Your answer should be the exact lines of the data below from the one containing "(462, 173) = (618, 325): red goblet -> none" through the one containing "(235, 323) = (712, 381): black"; please include nothing else.

════════════════════

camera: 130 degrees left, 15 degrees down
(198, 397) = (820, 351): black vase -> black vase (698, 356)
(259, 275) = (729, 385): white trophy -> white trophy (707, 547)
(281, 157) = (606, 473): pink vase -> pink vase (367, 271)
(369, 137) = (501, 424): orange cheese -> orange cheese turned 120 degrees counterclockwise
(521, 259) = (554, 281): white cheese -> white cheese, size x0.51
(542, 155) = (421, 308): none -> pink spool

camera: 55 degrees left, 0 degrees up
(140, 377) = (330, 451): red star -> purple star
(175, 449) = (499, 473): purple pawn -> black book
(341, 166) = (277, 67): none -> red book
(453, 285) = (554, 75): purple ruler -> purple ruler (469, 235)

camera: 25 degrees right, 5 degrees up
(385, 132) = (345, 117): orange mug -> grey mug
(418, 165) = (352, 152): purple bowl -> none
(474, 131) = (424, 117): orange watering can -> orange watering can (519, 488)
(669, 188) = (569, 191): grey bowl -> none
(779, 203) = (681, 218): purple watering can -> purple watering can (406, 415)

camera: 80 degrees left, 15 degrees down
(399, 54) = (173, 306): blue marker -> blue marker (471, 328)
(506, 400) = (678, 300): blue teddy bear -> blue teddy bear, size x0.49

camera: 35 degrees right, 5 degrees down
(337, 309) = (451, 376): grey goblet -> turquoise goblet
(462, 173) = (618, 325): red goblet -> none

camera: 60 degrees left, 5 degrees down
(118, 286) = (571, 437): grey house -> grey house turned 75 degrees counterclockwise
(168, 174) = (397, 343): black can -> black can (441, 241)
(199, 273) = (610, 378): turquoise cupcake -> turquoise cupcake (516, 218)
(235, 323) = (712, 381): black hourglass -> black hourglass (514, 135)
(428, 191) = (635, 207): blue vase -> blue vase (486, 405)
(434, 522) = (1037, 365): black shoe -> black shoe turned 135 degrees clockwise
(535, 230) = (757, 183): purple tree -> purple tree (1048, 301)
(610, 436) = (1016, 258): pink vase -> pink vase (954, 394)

════════════════════

> **Exercise response**:
(462, 173) = (618, 325): red goblet -> none

camera: 60 degrees left, 5 degrees down
(118, 286) = (571, 437): grey house -> grey house turned 75 degrees counterclockwise
(168, 174) = (397, 343): black can -> black can (441, 241)
(199, 273) = (610, 378): turquoise cupcake -> turquoise cupcake (516, 218)
(235, 323) = (712, 381): black hourglass -> black hourglass (514, 135)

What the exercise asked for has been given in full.